- Task objective
Whenever a line below mentions the word "diode", that line should be copied.

- Data provided

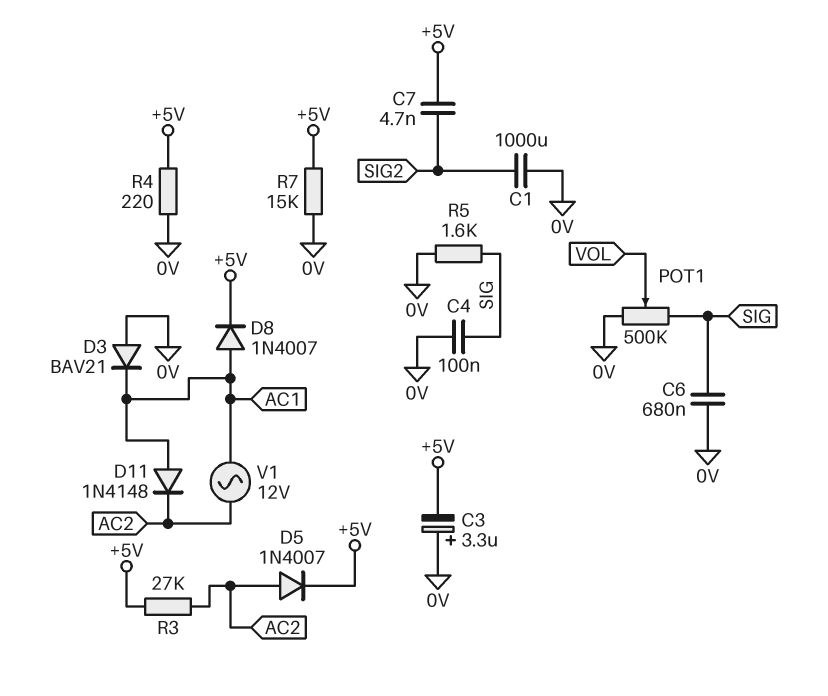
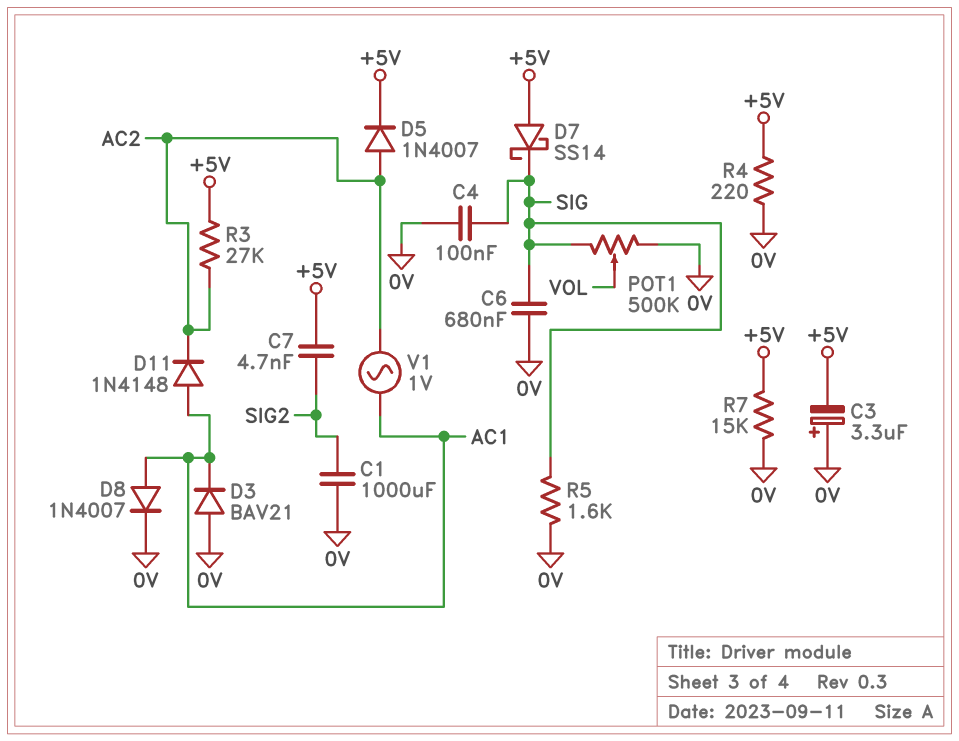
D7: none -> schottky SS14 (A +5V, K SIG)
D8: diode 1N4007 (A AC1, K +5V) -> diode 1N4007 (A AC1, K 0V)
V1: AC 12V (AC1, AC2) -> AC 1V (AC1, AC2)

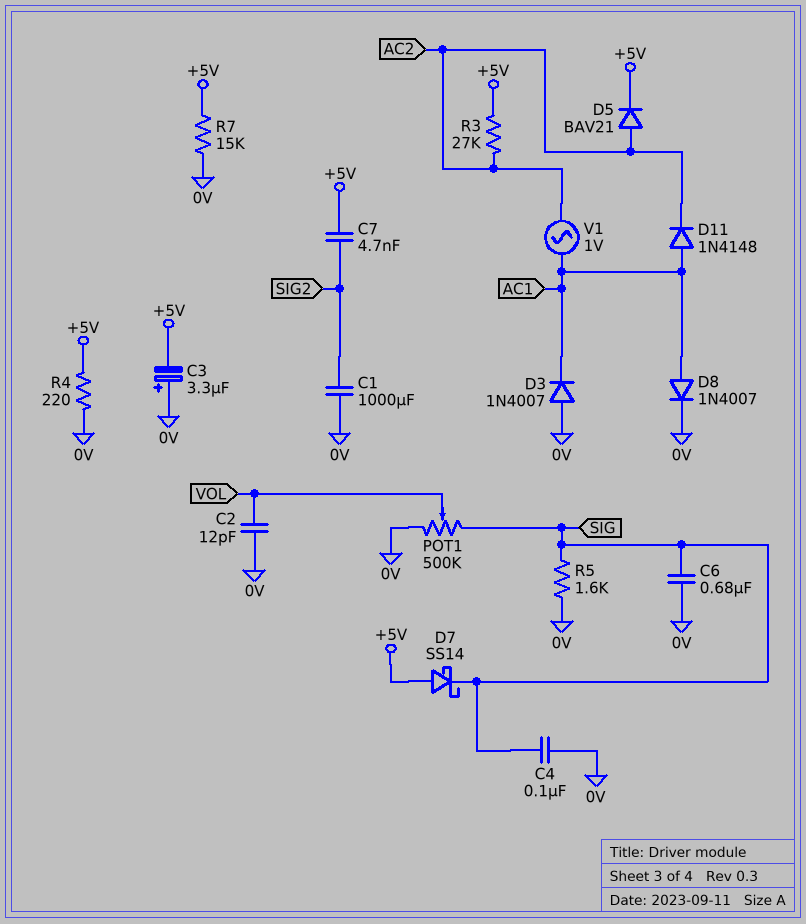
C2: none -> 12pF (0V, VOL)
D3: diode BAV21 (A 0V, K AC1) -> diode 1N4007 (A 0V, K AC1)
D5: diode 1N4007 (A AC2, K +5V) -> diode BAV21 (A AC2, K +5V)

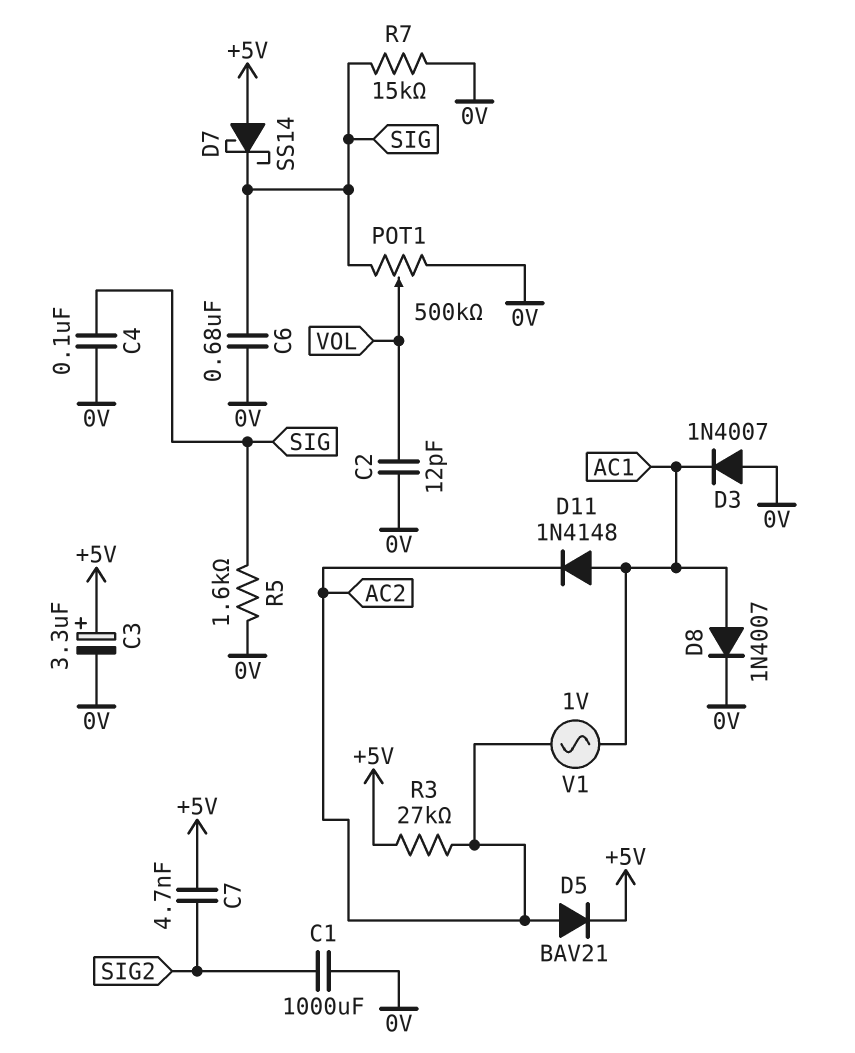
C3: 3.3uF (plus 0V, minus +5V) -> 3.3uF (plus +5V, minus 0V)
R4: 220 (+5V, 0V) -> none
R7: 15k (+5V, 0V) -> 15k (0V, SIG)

- Answer to the exercise
D8: diode 1N4007 (A AC1, K +5V) -> diode 1N4007 (A AC1, K 0V)
D3: diode BAV21 (A 0V, K AC1) -> diode 1N4007 (A 0V, K AC1)
D5: diode 1N4007 (A AC2, K +5V) -> diode BAV21 (A AC2, K +5V)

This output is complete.